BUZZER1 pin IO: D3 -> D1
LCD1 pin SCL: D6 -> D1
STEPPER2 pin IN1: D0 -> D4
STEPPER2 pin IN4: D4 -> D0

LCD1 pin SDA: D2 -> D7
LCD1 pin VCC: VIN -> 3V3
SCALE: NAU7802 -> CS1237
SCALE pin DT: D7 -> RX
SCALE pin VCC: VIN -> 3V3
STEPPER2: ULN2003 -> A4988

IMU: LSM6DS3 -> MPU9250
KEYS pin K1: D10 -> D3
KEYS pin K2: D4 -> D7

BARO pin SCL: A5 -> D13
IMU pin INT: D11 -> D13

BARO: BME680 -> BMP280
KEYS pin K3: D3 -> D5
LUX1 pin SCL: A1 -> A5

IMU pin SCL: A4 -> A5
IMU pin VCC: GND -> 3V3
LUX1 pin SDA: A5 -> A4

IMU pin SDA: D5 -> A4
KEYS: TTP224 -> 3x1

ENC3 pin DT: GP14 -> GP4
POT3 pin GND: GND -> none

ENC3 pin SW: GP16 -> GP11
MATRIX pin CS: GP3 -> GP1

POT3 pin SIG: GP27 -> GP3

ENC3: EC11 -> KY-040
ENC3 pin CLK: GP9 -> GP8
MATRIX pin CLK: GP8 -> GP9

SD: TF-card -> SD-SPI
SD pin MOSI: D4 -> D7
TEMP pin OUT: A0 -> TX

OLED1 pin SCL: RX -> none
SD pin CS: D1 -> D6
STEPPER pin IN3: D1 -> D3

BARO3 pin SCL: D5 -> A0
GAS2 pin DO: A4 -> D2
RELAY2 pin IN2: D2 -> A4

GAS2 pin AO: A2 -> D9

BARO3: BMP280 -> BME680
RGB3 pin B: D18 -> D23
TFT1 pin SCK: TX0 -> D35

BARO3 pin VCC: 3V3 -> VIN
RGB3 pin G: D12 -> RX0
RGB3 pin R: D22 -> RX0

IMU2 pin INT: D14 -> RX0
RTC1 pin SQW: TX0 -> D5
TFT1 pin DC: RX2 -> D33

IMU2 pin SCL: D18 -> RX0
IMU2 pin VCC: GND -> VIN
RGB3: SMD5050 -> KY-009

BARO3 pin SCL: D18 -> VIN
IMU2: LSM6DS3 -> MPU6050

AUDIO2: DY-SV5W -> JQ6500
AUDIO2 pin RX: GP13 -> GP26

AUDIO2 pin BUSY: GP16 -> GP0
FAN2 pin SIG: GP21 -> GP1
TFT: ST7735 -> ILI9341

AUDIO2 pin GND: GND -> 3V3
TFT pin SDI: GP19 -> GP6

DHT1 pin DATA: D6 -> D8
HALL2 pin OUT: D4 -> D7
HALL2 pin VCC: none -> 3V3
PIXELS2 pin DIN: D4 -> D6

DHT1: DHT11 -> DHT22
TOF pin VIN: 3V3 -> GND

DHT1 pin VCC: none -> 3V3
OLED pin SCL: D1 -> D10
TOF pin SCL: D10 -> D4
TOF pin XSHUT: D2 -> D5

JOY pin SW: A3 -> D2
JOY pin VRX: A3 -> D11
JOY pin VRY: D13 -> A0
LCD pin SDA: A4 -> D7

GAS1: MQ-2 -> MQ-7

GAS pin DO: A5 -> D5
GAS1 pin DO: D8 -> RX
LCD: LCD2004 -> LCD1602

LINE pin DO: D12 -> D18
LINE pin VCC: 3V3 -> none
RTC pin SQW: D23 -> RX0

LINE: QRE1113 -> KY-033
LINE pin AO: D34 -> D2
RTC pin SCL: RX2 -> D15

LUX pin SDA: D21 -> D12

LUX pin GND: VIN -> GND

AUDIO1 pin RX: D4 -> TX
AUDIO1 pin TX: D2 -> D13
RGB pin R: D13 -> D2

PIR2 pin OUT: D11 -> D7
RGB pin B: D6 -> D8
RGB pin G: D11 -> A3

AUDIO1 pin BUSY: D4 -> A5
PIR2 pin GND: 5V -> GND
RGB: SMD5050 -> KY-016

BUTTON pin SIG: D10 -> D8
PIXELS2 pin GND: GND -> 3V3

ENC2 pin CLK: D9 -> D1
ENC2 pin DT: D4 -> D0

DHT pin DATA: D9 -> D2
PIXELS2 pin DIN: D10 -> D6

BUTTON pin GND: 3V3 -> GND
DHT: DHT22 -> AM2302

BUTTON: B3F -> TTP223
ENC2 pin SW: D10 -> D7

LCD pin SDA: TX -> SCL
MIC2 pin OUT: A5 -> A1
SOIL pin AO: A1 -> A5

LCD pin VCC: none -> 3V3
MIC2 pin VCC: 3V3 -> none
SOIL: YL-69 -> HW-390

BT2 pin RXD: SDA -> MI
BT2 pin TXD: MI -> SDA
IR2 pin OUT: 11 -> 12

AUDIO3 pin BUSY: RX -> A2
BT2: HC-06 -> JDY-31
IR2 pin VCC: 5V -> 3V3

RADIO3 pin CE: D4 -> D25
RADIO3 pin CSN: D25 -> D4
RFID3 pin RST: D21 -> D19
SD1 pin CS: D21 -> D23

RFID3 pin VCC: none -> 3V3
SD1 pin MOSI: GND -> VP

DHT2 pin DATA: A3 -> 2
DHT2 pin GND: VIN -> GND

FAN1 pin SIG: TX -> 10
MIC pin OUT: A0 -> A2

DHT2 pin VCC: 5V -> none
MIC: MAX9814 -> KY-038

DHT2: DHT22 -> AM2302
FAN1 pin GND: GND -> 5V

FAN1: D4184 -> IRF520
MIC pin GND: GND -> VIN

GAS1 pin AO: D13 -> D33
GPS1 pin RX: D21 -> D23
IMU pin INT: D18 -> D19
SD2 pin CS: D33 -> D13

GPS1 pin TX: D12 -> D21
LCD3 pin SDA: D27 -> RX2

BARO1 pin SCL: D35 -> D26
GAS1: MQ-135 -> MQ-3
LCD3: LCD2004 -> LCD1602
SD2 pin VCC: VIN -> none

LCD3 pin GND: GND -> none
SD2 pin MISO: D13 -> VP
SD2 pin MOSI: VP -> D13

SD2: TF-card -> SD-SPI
════════
### [WHAT THE TASK ASKS]
Report every line of the entries that carries the word "BUSY".

### [SOLUTION TO THIS EXERCISE]
AUDIO2 pin BUSY: GP16 -> GP0
AUDIO1 pin BUSY: D4 -> A5
AUDIO3 pin BUSY: RX -> A2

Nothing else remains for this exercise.